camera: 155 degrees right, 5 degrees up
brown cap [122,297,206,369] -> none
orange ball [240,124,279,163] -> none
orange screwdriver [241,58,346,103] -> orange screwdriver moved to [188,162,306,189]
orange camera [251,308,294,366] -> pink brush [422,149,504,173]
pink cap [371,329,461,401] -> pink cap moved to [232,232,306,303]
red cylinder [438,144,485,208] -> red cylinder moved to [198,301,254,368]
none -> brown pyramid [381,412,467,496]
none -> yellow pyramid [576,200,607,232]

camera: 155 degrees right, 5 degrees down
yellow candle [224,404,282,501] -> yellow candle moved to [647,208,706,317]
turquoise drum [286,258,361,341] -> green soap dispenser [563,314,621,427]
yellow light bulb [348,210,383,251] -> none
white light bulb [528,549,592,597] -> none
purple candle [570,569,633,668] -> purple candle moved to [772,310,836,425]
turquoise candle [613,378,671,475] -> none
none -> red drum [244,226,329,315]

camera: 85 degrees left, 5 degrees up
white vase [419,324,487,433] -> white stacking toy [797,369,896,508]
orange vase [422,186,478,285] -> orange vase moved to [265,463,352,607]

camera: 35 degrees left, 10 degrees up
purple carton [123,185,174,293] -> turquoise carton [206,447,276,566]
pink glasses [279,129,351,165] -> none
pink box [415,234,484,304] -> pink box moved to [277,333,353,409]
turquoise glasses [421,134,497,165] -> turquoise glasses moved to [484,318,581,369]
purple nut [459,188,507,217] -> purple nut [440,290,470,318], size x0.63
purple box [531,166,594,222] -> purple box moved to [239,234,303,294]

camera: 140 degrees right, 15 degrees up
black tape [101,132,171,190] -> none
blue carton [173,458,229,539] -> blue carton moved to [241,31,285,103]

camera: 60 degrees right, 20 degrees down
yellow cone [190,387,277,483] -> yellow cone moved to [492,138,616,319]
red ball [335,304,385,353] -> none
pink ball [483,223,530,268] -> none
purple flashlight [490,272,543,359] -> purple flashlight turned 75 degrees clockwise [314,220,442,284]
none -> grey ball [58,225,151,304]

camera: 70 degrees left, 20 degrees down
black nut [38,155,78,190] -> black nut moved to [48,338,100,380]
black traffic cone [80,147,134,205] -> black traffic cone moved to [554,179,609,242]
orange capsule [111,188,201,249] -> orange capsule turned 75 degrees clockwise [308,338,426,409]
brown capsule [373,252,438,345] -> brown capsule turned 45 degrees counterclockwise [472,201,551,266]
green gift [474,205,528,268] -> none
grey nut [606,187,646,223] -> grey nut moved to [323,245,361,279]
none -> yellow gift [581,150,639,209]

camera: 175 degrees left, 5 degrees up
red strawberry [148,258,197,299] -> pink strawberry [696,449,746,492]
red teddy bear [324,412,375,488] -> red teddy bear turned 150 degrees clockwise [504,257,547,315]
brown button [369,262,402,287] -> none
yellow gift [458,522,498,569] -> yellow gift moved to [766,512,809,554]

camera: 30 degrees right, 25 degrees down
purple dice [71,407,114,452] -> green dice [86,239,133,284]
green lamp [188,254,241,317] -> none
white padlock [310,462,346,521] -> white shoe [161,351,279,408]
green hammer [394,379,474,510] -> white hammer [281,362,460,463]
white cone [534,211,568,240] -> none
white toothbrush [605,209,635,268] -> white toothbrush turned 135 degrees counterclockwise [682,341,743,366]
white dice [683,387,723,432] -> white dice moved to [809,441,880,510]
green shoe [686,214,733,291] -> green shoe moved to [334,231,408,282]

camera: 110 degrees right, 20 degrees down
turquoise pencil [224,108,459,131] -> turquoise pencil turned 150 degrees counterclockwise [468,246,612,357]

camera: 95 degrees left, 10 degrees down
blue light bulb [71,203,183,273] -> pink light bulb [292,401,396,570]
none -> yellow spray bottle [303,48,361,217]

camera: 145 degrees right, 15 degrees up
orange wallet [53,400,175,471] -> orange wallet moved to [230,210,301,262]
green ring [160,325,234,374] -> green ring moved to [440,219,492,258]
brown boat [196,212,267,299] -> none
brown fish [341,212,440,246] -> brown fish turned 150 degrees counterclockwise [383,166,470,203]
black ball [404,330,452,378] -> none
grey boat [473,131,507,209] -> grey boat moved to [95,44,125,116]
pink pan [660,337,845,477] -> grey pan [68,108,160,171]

···

# WORK INSTRUCTION
Beginning at the line above that contains "camera: 35 degrees left, 10 degrees up", return each line exactly through the line that contains "black tape [101,132,171,190] -> none", and no others.

# FINISHED EXERCISE
camera: 35 degrees left, 10 degrees up
purple carton [123,185,174,293] -> turquoise carton [206,447,276,566]
pink glasses [279,129,351,165] -> none
pink box [415,234,484,304] -> pink box moved to [277,333,353,409]
turquoise glasses [421,134,497,165] -> turquoise glasses moved to [484,318,581,369]
purple nut [459,188,507,217] -> purple nut [440,290,470,318], size x0.63
purple box [531,166,594,222] -> purple box moved to [239,234,303,294]

camera: 140 degrees right, 15 degrees up
black tape [101,132,171,190] -> none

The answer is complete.